(Image sets with object changes)
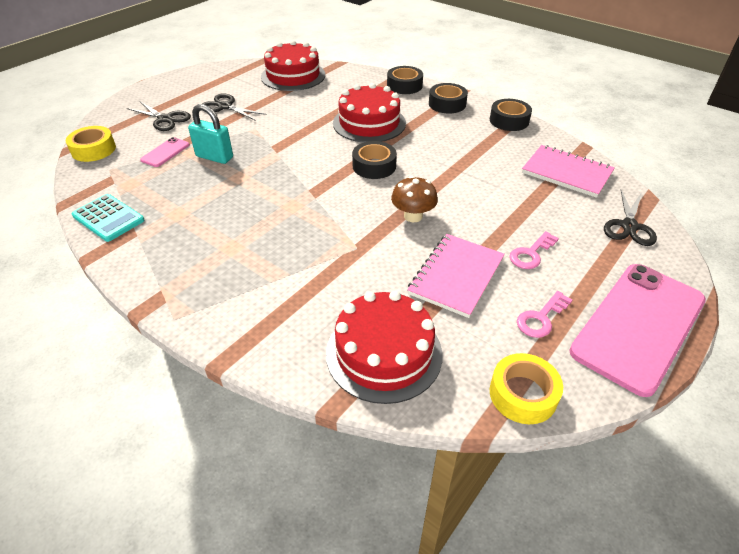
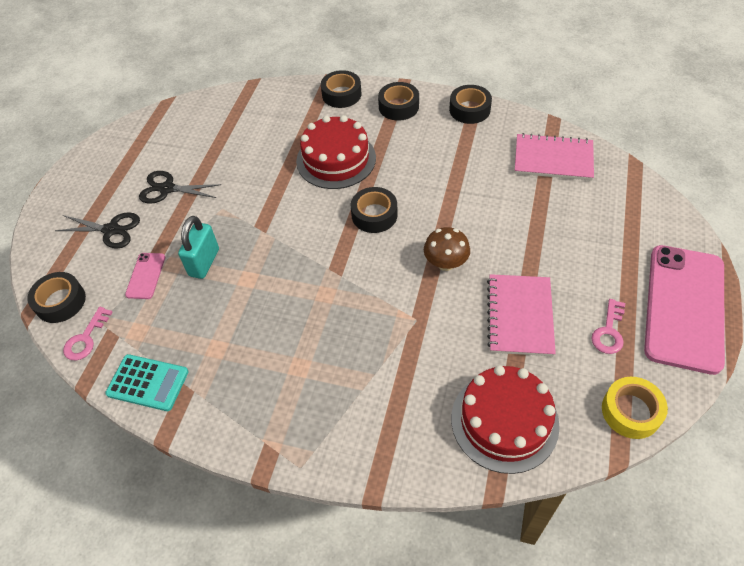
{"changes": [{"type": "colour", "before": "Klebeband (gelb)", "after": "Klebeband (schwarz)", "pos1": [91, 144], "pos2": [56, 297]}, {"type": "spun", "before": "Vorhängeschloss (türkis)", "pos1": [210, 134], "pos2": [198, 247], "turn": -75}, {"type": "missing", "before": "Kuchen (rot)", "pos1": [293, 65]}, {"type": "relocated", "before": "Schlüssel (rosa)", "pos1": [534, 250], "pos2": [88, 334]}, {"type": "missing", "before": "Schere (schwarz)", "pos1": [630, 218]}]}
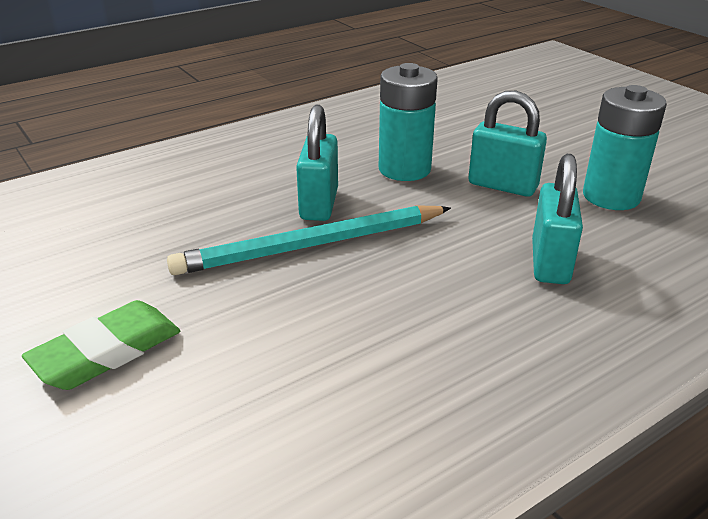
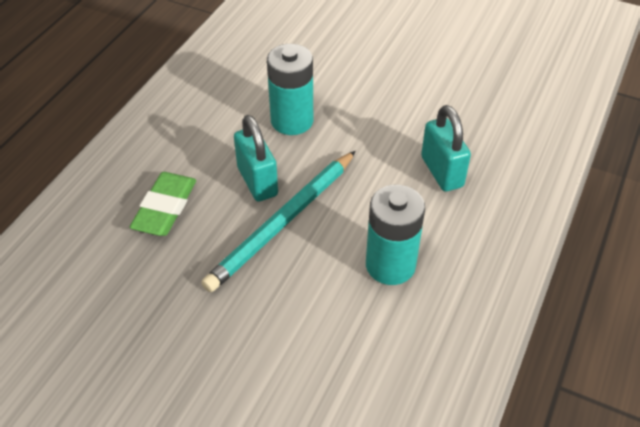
{"changes": [{"type": "relocated", "before": "Radiergummi (grün)", "pos1": [101, 345], "pos2": [162, 204]}, {"type": "missing", "before": "Vorhängeschloss (türkis)", "pos1": [507, 144]}, {"type": "relocated", "before": "Batterie (türkis)", "pos1": [625, 147], "pos2": [395, 235]}]}
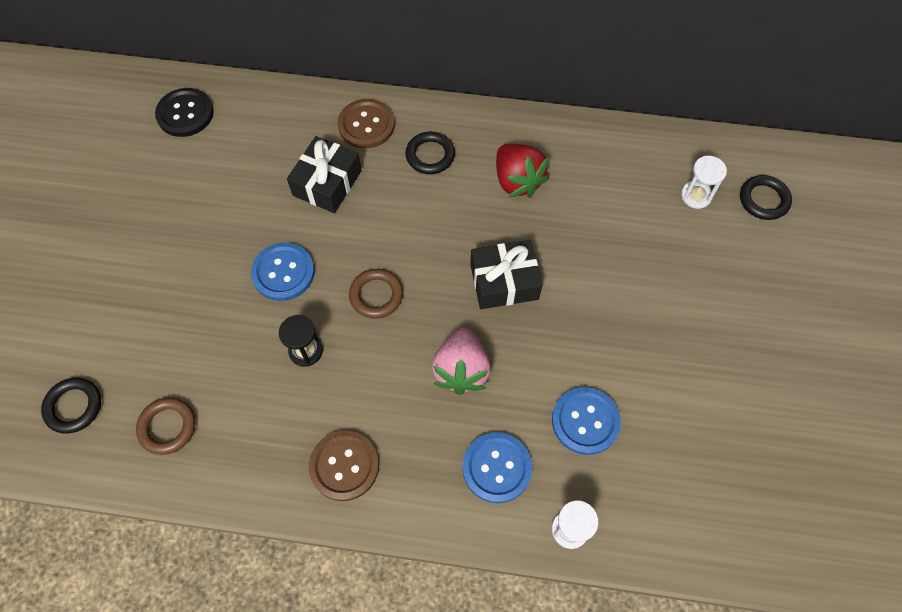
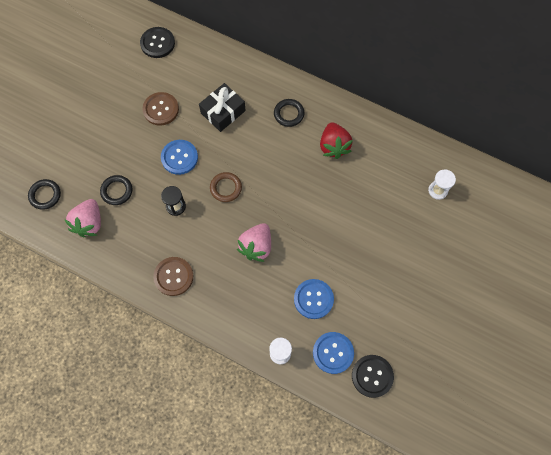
{"changes": [{"type": "exchanged", "before": "Ring (braun)", "after": "Erdbeere (rosa)", "pos1": [165, 426], "pos2": [82, 218]}, {"type": "relocated", "before": "Knopf (braun)", "pos1": [366, 123], "pos2": [160, 109]}, {"type": "relocated", "before": "Knopf (blau)", "pos1": [497, 467], "pos2": [333, 353]}, {"type": "missing", "before": "Geschenk (schwarz)", "pos1": [506, 274]}, {"type": "relocated", "before": "Ring (schwarz)", "pos1": [766, 197], "pos2": [116, 190]}, {"type": "appeared", "after": "Knopf (schwarz)", "pos2": [373, 376]}]}
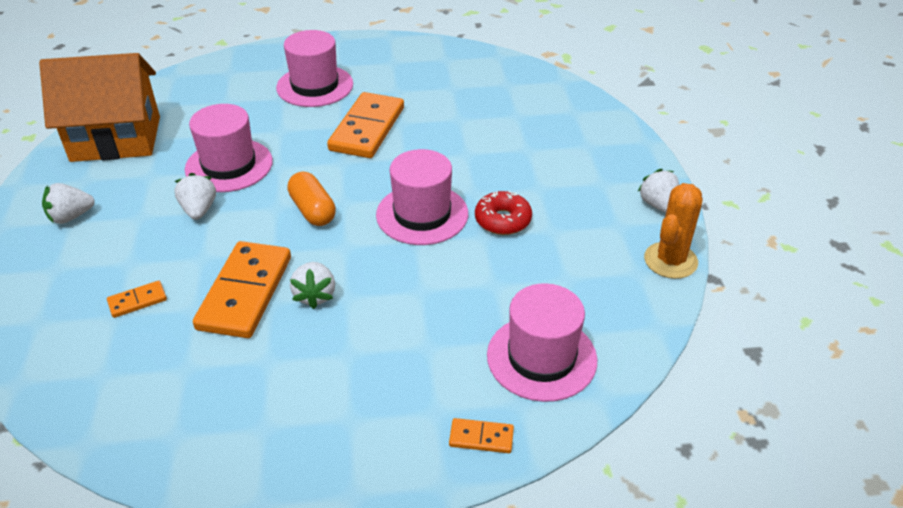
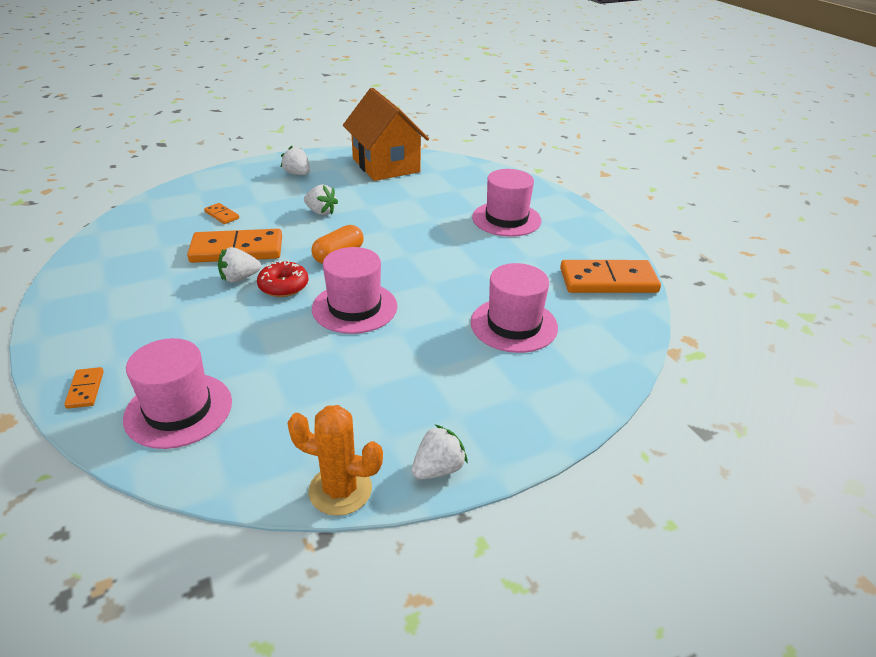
{"changes": [{"type": "spun", "before": "Erdbeere (weiß)", "pos1": [195, 196], "pos2": [321, 200], "turn": 60}, {"type": "relocated", "before": "Hut (rosa)", "pos1": [229, 148], "pos2": [514, 308]}, {"type": "relocated", "before": "Dominostein (orange)", "pos1": [365, 125], "pos2": [610, 276]}, {"type": "relocated", "before": "Donut (rot)", "pos1": [503, 213], "pos2": [282, 278]}]}
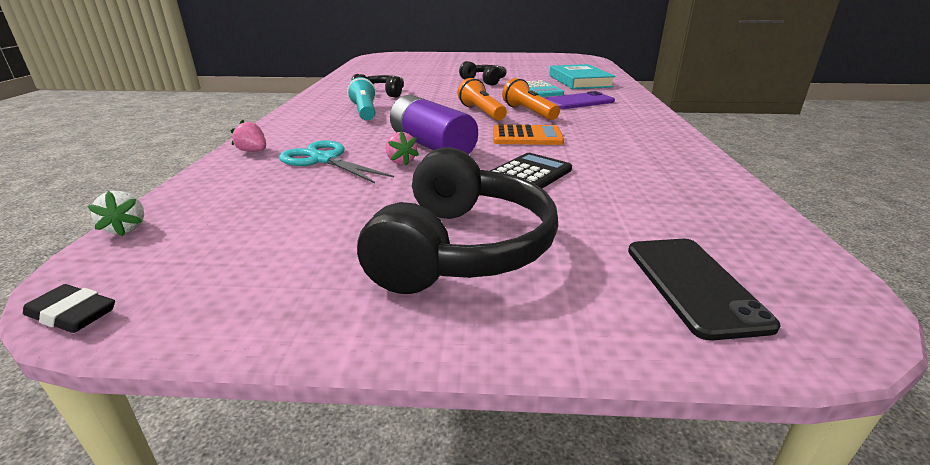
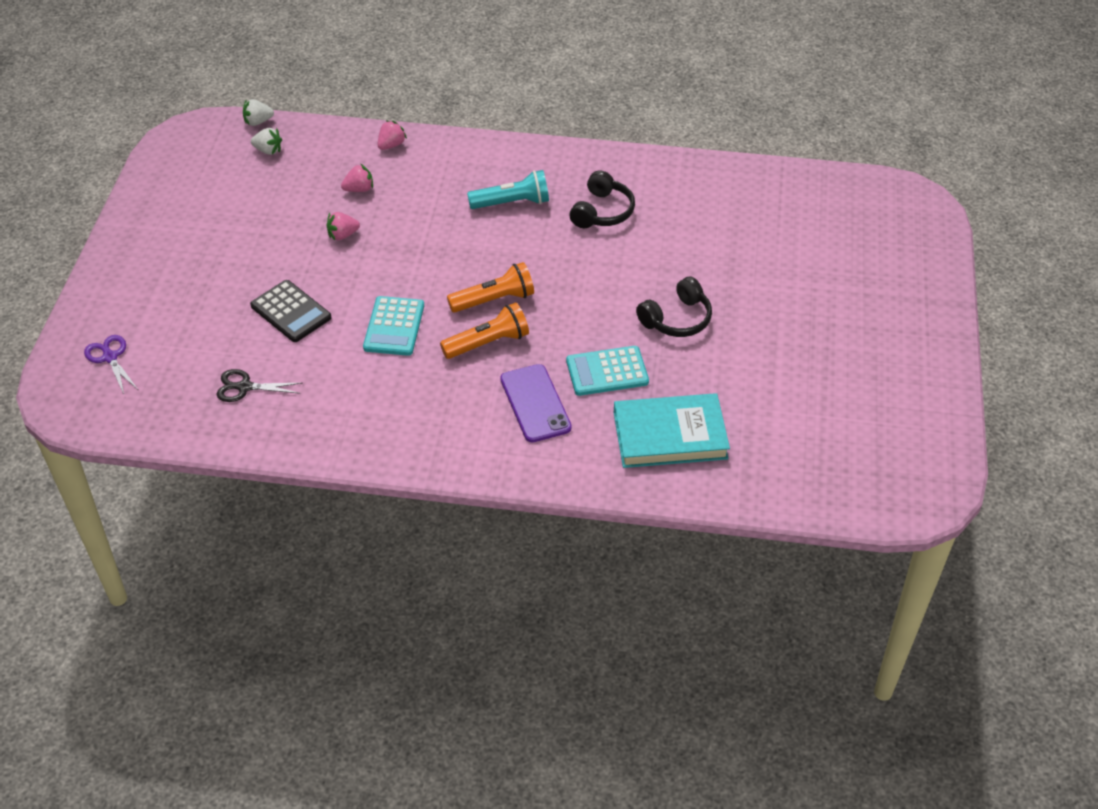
{"changes": [{"type": "missing", "before": "Radiergummi (schwarz)", "pos1": [69, 308]}, {"type": "exchanged", "before": "Schere (türkis)", "after": "Erdbeere (rosa)", "pos1": [336, 161], "pos2": [357, 177]}, {"type": "missing", "before": "Kopfhörer (schwarz)", "pos1": [457, 220]}, {"type": "missing", "before": "Batterie (lila)", "pos1": [434, 125]}, {"type": "colour", "before": "Taschenrechner (orange)", "after": "Taschenrechner (türkis)", "pos1": [528, 134], "pos2": [393, 326]}, {"type": "exchanged", "before": "Handy (schwarz)", "after": "Schere (lila)", "pos1": [704, 290], "pos2": [110, 364]}, {"type": "appeared", "after": "Schere (schwarz)", "pos2": [259, 385]}, {"type": "appeared", "after": "Erdbeere (weiß)", "pos2": [266, 141]}]}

EXERCISE: Above are the entries; write them out again exactly, omitting the pictures.

SOLUTION TO THIS TASK:
{"changes": [{"type": "colour", "before": "Klebeband (gelb)", "after": "Klebeband (schwarz)", "pos1": [91, 144], "pos2": [56, 297]}, {"type": "spun", "before": "Vorhängeschloss (türkis)", "pos1": [210, 134], "pos2": [198, 247], "turn": -75}, {"type": "missing", "before": "Kuchen (rot)", "pos1": [293, 65]}, {"type": "relocated", "before": "Schlüssel (rosa)", "pos1": [534, 250], "pos2": [88, 334]}, {"type": "missing", "before": "Schere (schwarz)", "pos1": [630, 218]}]}
{"changes": [{"type": "relocated", "before": "Radiergummi (grün)", "pos1": [101, 345], "pos2": [162, 204]}, {"type": "missing", "before": "Vorhängeschloss (türkis)", "pos1": [507, 144]}, {"type": "relocated", "before": "Batterie (türkis)", "pos1": [625, 147], "pos2": [395, 235]}]}
{"changes": [{"type": "exchanged", "before": "Ring (braun)", "after": "Erdbeere (rosa)", "pos1": [165, 426], "pos2": [82, 218]}, {"type": "relocated", "before": "Knopf (braun)", "pos1": [366, 123], "pos2": [160, 109]}, {"type": "relocated", "before": "Knopf (blau)", "pos1": [497, 467], "pos2": [333, 353]}, {"type": "missing", "before": "Geschenk (schwarz)", "pos1": [506, 274]}, {"type": "relocated", "before": "Ring (schwarz)", "pos1": [766, 197], "pos2": [116, 190]}, {"type": "appeared", "after": "Knopf (schwarz)", "pos2": [373, 376]}]}
{"changes": [{"type": "spun", "before": "Erdbeere (weiß)", "pos1": [195, 196], "pos2": [321, 200], "turn": 60}, {"type": "relocated", "before": "Hut (rosa)", "pos1": [229, 148], "pos2": [514, 308]}, {"type": "relocated", "before": "Dominostein (orange)", "pos1": [365, 125], "pos2": [610, 276]}, {"type": "relocated", "before": "Donut (rot)", "pos1": [503, 213], "pos2": [282, 278]}]}
{"changes": [{"type": "missing", "before": "Radiergummi (schwarz)", "pos1": [69, 308]}, {"type": "exchanged", "before": "Schere (türkis)", "after": "Erdbeere (rosa)", "pos1": [336, 161], "pos2": [357, 177]}, {"type": "missing", "before": "Kopfhörer (schwarz)", "pos1": [457, 220]}, {"type": "missing", "before": "Batterie (lila)", "pos1": [434, 125]}, {"type": "colour", "before": "Taschenrechner (orange)", "after": "Taschenrechner (türkis)", "pos1": [528, 134], "pos2": [393, 326]}, {"type": "exchanged", "before": "Handy (schwarz)", "after": "Schere (lila)", "pos1": [704, 290], "pos2": [110, 364]}, {"type": "appeared", "after": "Schere (schwarz)", "pos2": [259, 385]}, {"type": "appeared", "after": "Erdbeere (weiß)", "pos2": [266, 141]}]}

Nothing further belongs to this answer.